=== Section Start ===

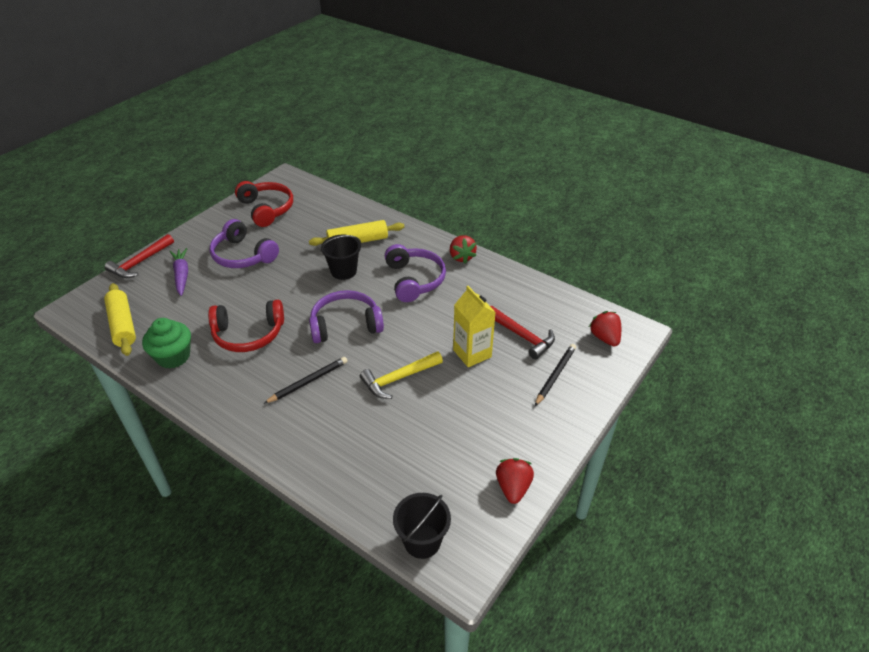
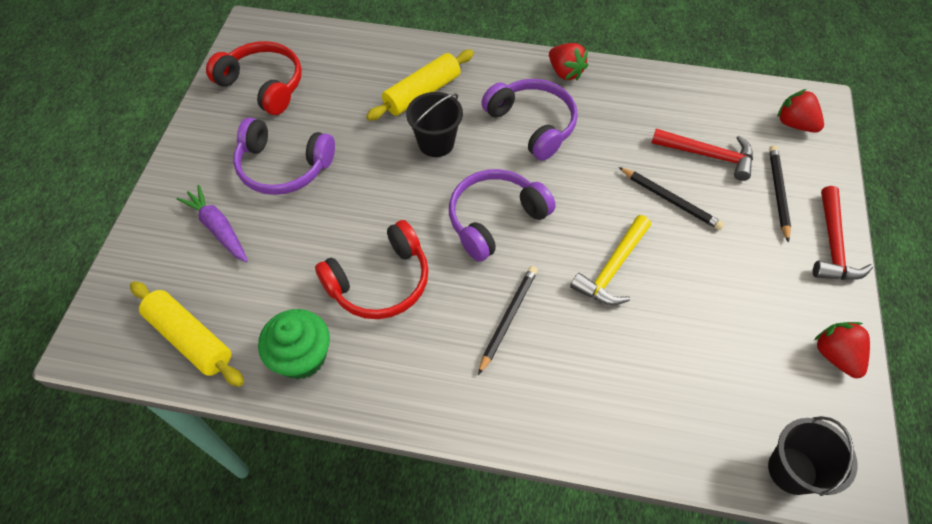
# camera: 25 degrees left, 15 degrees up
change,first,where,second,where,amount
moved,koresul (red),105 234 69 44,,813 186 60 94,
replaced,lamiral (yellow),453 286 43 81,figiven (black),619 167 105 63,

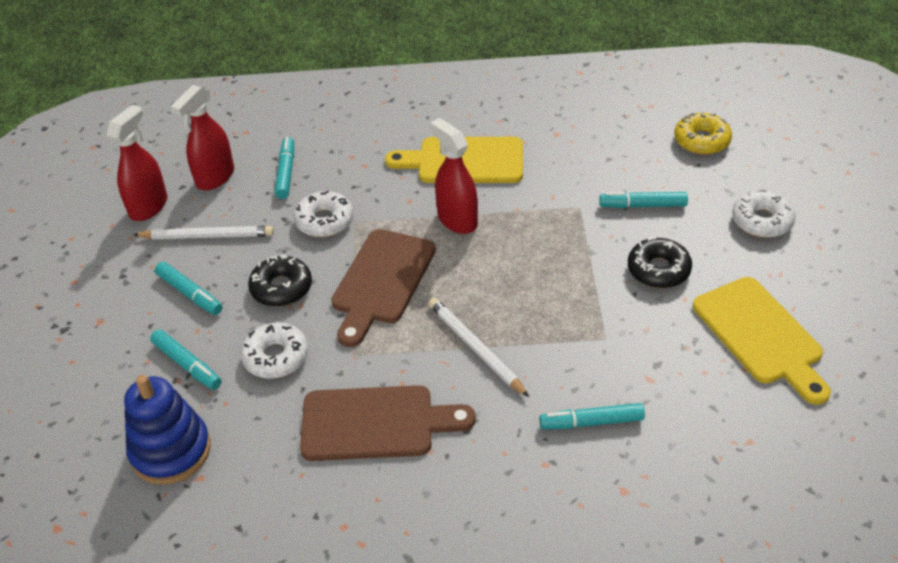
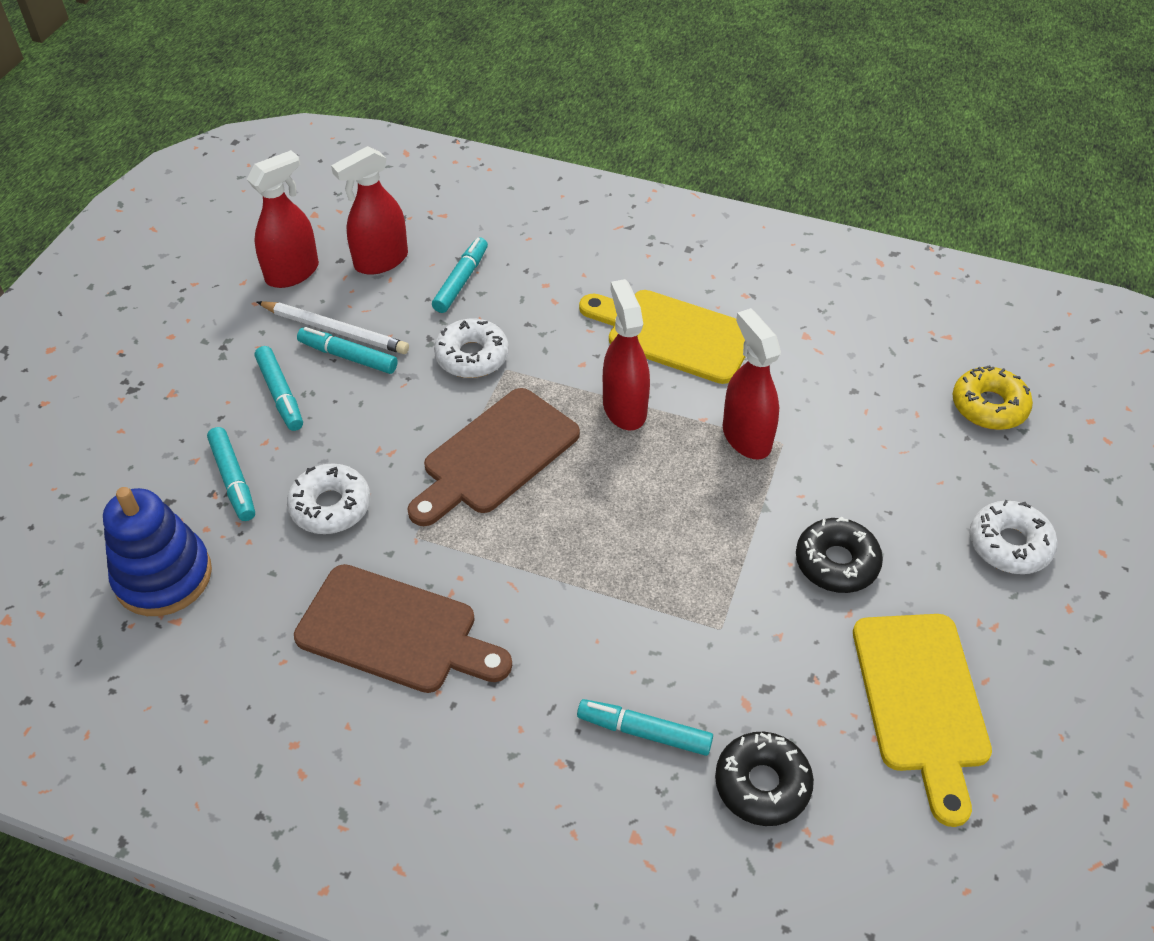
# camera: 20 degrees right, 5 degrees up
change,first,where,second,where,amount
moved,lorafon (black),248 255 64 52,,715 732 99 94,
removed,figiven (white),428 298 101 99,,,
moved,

=== Section End ===
=== Section Start ===

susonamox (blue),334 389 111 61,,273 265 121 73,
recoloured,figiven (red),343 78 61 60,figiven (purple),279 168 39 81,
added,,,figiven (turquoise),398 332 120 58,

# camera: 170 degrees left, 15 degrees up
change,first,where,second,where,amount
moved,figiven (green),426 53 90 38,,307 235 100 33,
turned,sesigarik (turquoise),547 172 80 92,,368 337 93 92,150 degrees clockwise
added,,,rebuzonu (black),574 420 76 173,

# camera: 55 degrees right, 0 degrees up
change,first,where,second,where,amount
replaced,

=== Section End ===
=== Section Start ===

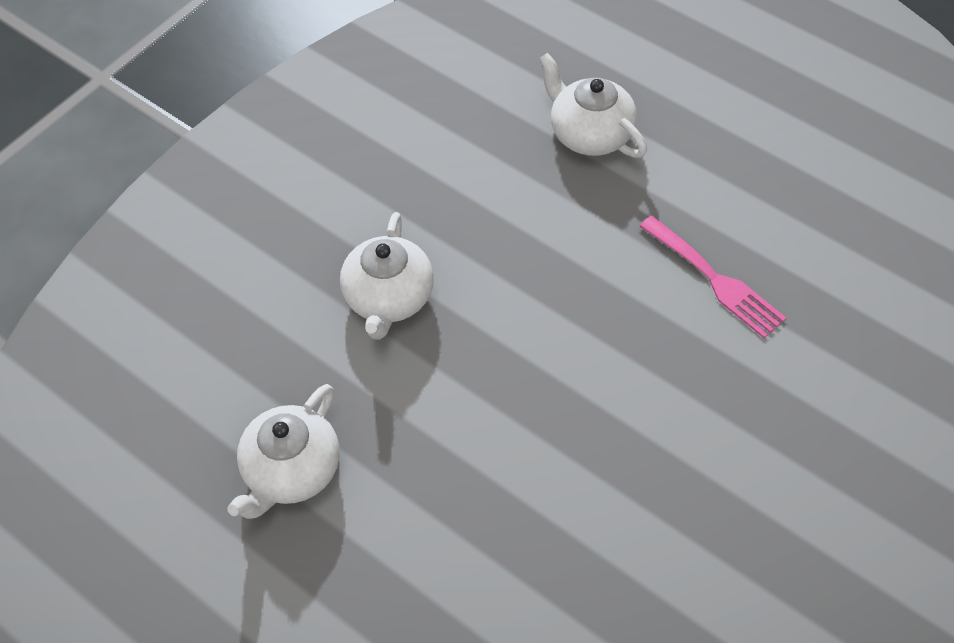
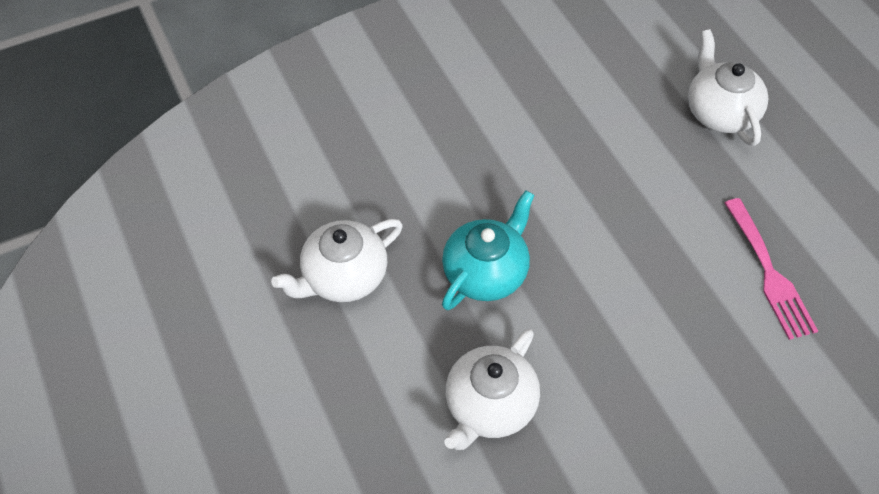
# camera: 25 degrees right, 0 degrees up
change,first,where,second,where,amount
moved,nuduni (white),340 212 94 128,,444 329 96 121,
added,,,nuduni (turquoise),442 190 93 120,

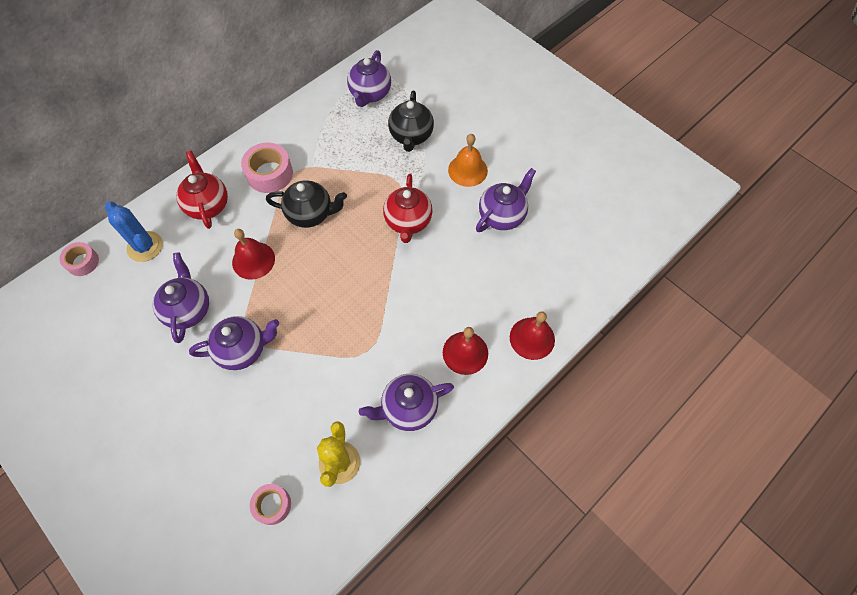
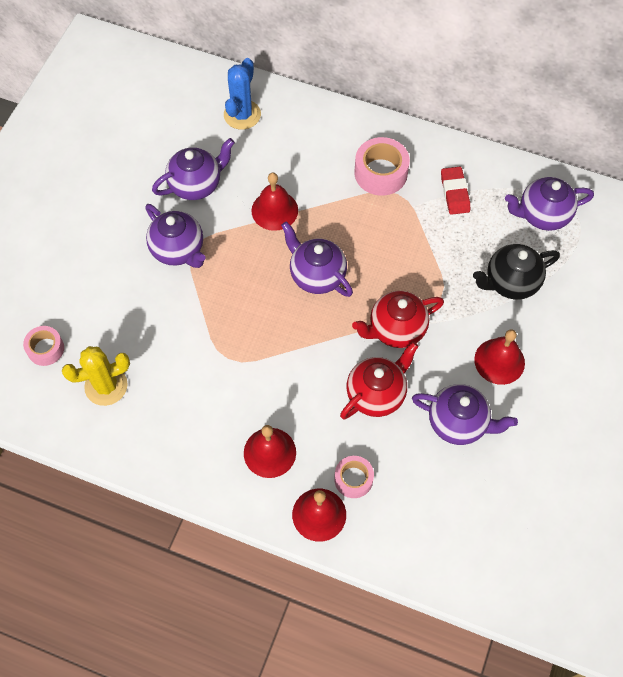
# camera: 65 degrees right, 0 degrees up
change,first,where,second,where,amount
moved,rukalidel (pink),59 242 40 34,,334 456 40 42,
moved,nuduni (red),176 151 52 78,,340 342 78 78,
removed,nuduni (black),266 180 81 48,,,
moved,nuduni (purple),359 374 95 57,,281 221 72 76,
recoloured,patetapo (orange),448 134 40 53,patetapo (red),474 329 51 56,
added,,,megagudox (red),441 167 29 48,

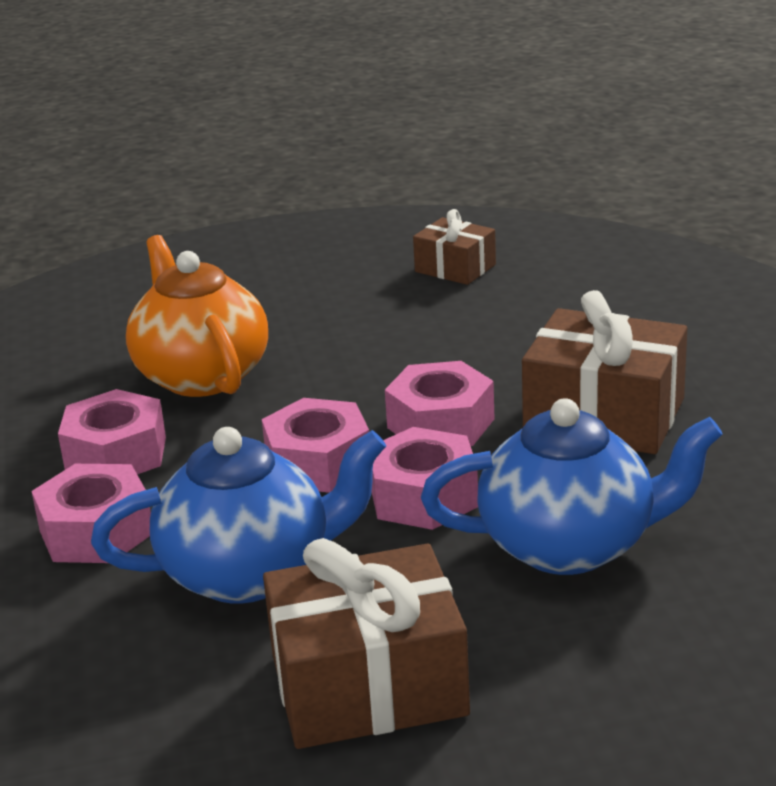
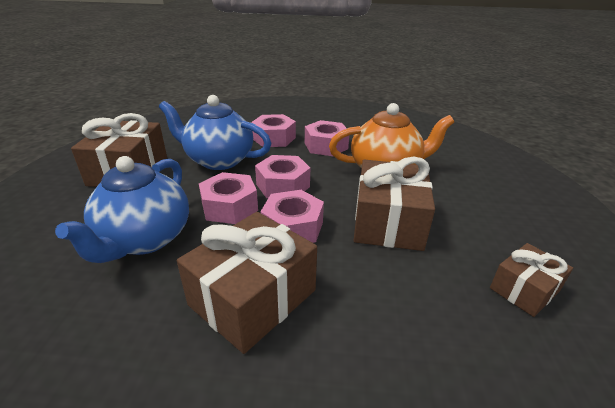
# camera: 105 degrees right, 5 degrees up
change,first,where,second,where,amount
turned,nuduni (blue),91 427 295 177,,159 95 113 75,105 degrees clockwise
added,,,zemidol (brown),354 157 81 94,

=== Section End ===

- Exercise prompt
Look above for the line with "# camera: 25 degrees left, 15 degrees up" and the line with "moved,koresul (red),105 234", and reproduce exactly those two lines plus every line between, nothing more.

- Solution for this problem
# camera: 25 degrees left, 15 degrees up
change,first,where,second,where,amount
moved,koresul (red),105 234 69 44,,813 186 60 94,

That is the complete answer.